MATERIAL FOR THIS EXERCISE —

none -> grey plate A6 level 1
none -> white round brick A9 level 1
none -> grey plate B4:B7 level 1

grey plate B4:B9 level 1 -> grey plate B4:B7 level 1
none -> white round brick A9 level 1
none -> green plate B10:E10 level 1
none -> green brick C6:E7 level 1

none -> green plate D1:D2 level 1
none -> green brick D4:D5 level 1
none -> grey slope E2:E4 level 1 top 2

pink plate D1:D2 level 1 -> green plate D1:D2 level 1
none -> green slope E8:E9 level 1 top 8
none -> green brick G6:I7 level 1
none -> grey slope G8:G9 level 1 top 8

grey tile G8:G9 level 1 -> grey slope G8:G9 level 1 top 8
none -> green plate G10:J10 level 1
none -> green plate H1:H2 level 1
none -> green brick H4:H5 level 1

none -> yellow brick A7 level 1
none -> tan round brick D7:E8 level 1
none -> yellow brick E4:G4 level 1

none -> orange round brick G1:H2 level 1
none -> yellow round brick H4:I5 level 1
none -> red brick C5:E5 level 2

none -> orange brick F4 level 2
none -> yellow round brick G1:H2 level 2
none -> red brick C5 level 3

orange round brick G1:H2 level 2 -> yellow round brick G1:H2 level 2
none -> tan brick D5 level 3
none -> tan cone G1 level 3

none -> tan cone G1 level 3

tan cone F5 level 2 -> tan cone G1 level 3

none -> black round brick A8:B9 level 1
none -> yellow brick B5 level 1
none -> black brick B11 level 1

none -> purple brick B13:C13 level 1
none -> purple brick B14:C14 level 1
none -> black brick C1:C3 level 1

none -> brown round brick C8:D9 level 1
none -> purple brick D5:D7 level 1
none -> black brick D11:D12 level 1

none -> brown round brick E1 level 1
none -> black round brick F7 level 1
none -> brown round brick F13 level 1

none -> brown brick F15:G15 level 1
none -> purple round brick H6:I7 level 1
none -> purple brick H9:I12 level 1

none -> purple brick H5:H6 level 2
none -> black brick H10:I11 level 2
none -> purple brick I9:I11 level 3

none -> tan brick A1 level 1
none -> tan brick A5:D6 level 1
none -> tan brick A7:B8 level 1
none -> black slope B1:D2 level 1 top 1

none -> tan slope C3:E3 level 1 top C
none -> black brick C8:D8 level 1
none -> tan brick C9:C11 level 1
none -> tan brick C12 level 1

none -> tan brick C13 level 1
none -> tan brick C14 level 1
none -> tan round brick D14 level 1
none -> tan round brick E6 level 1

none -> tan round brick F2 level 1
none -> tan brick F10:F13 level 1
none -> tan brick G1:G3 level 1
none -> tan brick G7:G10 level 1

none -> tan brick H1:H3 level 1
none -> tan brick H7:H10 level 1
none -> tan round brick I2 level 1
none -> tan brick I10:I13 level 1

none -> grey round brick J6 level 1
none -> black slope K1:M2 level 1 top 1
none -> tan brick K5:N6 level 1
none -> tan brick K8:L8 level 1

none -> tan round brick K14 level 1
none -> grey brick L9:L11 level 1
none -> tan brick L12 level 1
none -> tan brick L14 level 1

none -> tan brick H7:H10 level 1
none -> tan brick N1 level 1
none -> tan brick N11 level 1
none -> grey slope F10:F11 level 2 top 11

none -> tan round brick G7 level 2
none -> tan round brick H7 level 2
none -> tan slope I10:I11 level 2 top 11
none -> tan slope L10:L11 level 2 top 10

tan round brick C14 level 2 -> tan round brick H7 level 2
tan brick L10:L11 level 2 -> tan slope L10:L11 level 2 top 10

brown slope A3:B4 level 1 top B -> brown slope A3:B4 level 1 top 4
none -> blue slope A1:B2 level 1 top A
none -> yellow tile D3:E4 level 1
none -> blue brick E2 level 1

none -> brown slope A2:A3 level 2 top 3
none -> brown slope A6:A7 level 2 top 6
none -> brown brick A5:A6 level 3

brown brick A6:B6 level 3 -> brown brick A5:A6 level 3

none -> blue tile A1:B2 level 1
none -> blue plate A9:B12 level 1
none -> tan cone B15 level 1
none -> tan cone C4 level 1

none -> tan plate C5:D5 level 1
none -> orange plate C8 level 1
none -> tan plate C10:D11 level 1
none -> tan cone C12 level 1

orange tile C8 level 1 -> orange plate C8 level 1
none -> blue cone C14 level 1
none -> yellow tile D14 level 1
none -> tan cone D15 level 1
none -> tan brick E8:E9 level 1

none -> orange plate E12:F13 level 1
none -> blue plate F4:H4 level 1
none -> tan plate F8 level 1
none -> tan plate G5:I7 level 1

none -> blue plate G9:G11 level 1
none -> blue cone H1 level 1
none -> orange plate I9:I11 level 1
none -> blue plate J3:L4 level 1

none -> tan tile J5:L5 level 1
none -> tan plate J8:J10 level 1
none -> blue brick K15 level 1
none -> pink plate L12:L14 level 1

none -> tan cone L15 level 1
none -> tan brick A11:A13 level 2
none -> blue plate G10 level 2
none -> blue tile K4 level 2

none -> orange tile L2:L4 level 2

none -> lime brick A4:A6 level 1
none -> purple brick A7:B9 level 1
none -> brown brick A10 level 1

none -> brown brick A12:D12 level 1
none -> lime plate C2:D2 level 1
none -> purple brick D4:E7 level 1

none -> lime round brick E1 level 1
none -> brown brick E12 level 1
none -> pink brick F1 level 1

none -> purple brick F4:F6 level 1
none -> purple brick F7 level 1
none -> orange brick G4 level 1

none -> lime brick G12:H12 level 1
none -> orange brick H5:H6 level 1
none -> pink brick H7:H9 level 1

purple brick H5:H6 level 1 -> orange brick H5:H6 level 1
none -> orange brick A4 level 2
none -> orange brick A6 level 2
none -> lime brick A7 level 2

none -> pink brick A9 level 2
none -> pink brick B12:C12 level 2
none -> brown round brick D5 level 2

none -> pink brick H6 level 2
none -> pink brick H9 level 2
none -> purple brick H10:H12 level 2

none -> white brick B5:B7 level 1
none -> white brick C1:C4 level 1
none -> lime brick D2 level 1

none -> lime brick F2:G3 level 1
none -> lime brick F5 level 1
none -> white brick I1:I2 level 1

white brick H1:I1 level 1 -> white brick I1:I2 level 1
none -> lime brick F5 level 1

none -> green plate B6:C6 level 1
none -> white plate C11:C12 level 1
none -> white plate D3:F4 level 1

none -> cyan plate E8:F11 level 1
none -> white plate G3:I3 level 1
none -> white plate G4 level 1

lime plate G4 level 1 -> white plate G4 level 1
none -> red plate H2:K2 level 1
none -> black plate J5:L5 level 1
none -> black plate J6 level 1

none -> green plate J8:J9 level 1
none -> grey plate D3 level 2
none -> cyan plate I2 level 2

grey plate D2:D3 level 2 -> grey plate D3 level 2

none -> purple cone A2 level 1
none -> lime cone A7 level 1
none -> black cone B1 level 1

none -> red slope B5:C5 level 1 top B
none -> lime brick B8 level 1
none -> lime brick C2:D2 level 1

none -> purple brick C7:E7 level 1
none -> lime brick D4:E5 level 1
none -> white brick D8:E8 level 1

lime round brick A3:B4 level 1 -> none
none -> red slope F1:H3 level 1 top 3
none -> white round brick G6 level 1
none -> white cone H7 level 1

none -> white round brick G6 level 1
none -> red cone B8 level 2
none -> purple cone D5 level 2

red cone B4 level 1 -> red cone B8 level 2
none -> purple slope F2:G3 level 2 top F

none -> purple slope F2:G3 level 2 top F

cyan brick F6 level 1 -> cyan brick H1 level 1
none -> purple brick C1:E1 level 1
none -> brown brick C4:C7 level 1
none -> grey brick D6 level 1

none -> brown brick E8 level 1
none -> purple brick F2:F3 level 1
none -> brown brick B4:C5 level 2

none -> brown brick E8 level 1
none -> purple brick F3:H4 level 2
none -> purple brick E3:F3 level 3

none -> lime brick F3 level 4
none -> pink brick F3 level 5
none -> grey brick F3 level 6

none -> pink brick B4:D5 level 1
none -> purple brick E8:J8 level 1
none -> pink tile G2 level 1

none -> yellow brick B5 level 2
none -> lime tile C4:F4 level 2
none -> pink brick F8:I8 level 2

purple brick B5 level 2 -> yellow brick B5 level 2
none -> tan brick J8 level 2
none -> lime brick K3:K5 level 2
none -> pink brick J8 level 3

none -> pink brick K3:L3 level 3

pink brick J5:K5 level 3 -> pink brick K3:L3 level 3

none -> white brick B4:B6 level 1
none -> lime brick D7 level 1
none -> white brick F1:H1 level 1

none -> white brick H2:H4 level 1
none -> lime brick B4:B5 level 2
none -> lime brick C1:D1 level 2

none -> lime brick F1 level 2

EXERCISE DESCRIPTION —
Print the lines above, unchanged, from the start of the records to the line with "none -> green plate B10:E10 level 1", including that final line.

YOUR RESPONSE —
none -> grey plate A6 level 1
none -> white round brick A9 level 1
none -> grey plate B4:B7 level 1

grey plate B4:B9 level 1 -> grey plate B4:B7 level 1
none -> white round brick A9 level 1
none -> green plate B10:E10 level 1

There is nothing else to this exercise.